#### Source data

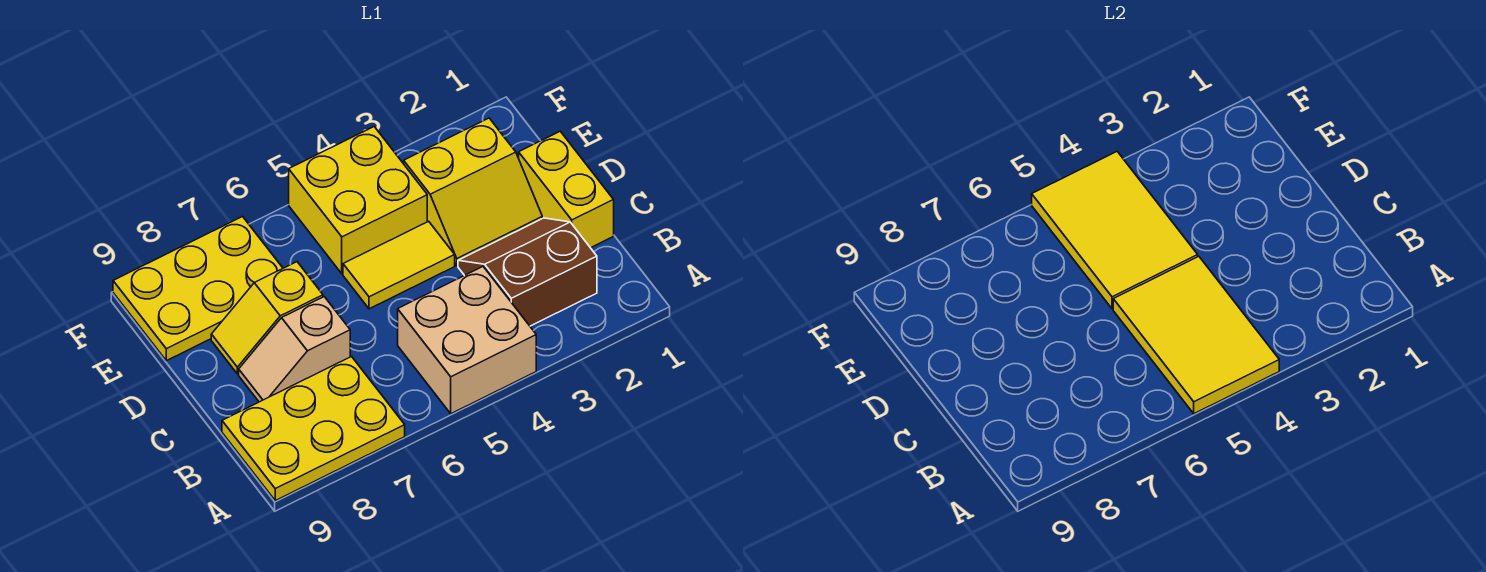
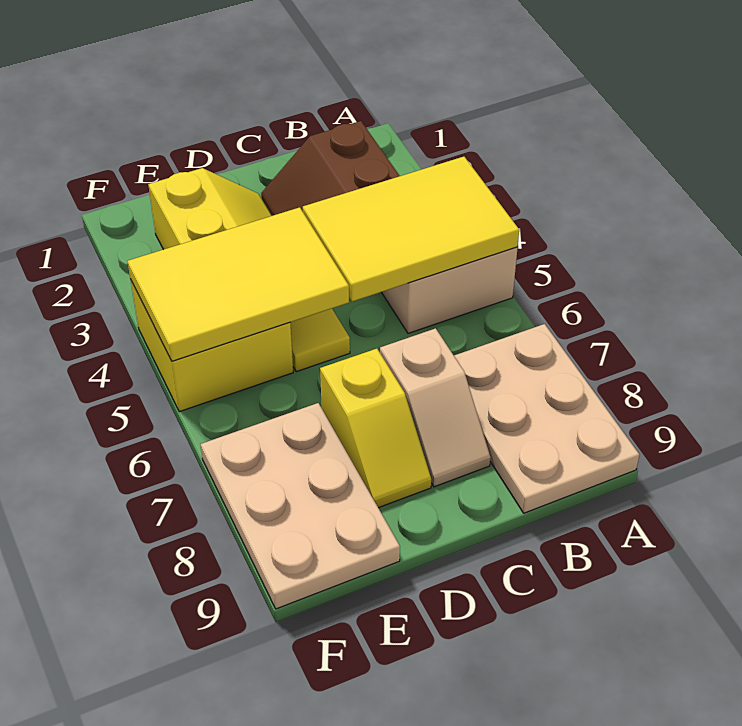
yellow plate A7:B9 level 1 -> tan plate A7:B9 level 1
yellow brick C1:D1 level 1 -> none
yellow plate E7:F9 level 1 -> tan plate E7:F9 level 1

########

▶ _Exercise goal_: Copy whichever lines in the listing above contain the word "plate".

▶ _Task result_:
yellow plate A7:B9 level 1 -> tan plate A7:B9 level 1
yellow plate E7:F9 level 1 -> tan plate E7:F9 level 1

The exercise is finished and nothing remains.